Brief
Tell me how many lines in the entries below contain the word "orange"; reply with the number and nothing else.

Input data
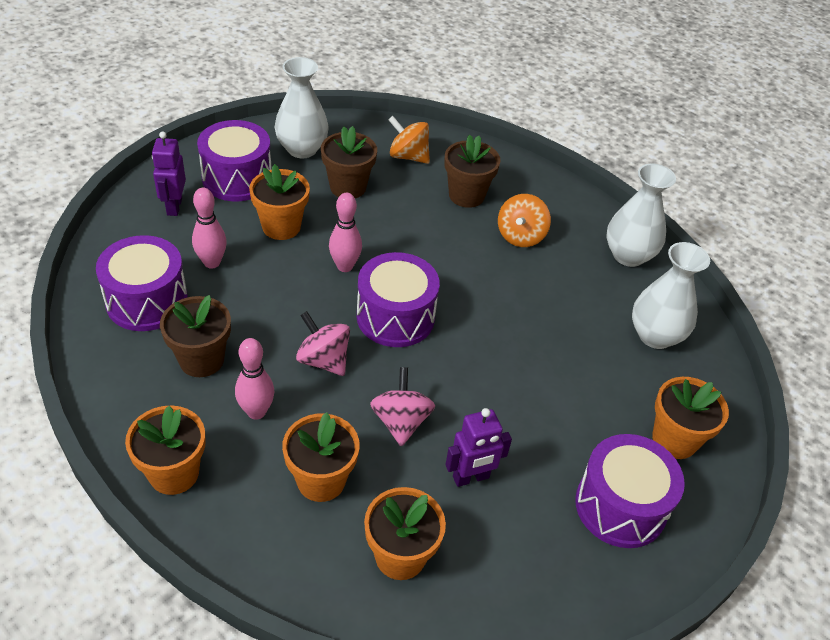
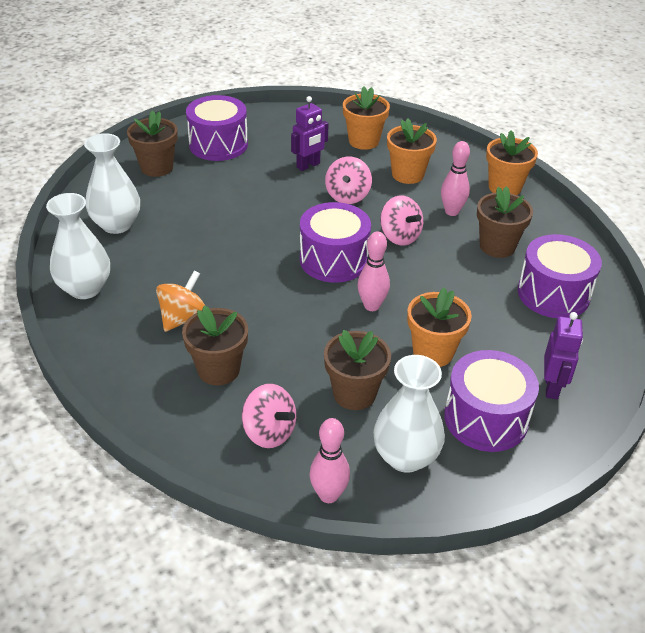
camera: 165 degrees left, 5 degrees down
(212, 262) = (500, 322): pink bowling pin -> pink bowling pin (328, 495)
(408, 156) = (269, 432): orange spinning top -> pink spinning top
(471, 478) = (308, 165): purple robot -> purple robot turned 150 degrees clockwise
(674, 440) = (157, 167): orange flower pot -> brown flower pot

...

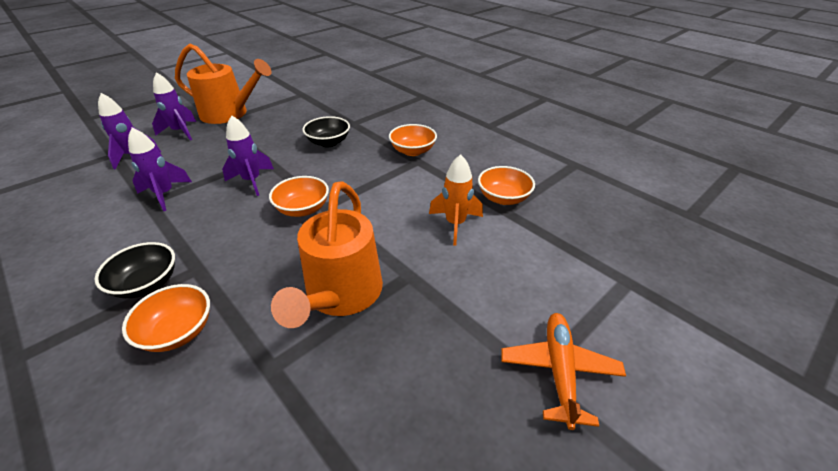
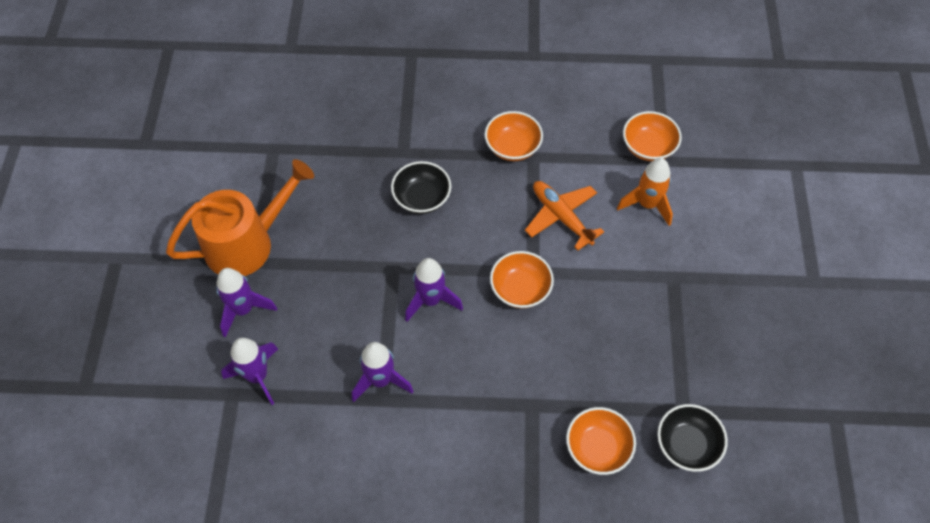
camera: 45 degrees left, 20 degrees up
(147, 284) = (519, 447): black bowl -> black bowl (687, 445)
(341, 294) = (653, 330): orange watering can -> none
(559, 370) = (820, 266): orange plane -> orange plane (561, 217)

==

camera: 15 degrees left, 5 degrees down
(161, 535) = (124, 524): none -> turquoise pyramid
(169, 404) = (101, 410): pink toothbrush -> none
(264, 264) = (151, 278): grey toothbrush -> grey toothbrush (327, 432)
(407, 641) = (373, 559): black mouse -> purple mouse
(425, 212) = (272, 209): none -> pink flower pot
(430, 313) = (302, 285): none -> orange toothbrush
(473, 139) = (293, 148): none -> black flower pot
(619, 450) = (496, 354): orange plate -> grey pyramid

Written solution
6